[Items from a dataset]
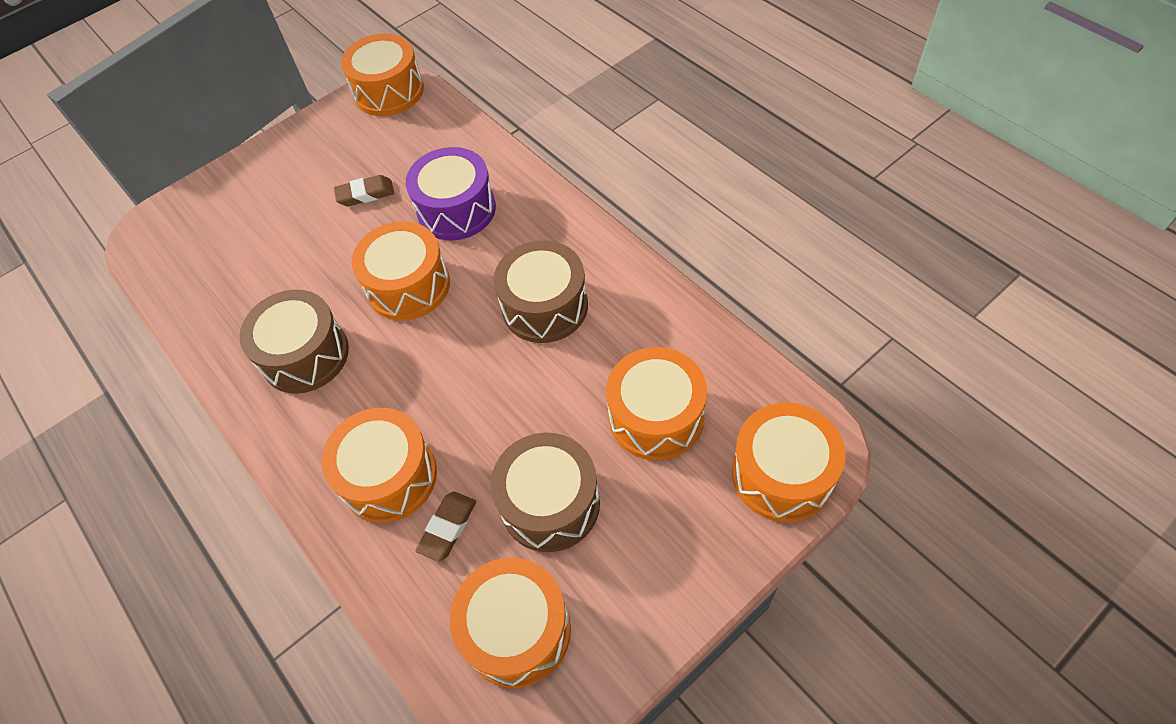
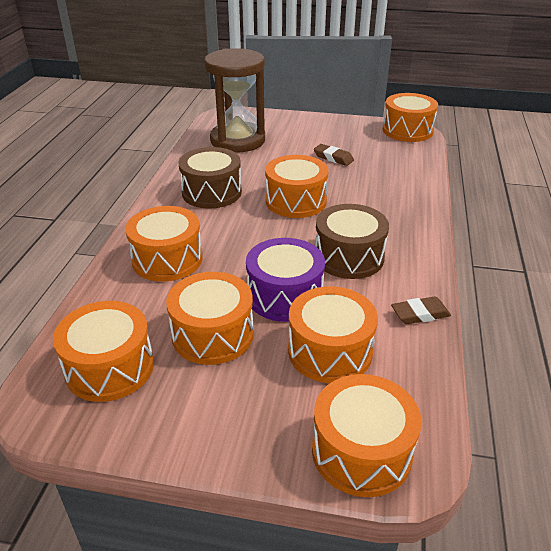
camera: 45 degrees right, 20 degrees down
purple drum [406,147,496,240] -> purple drum moved to [246,238,325,322]
brown eraser [415,492,476,562] -> brown eraser moved to [391,296,451,324]
brown drum [491,433,600,552] -> orange drum [166,272,254,365]
none -> brown hourglass [204,48,265,152]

## Action item
Lines containing the word "moved": how many are there in the data above? Reply with only that number.

## Reply
2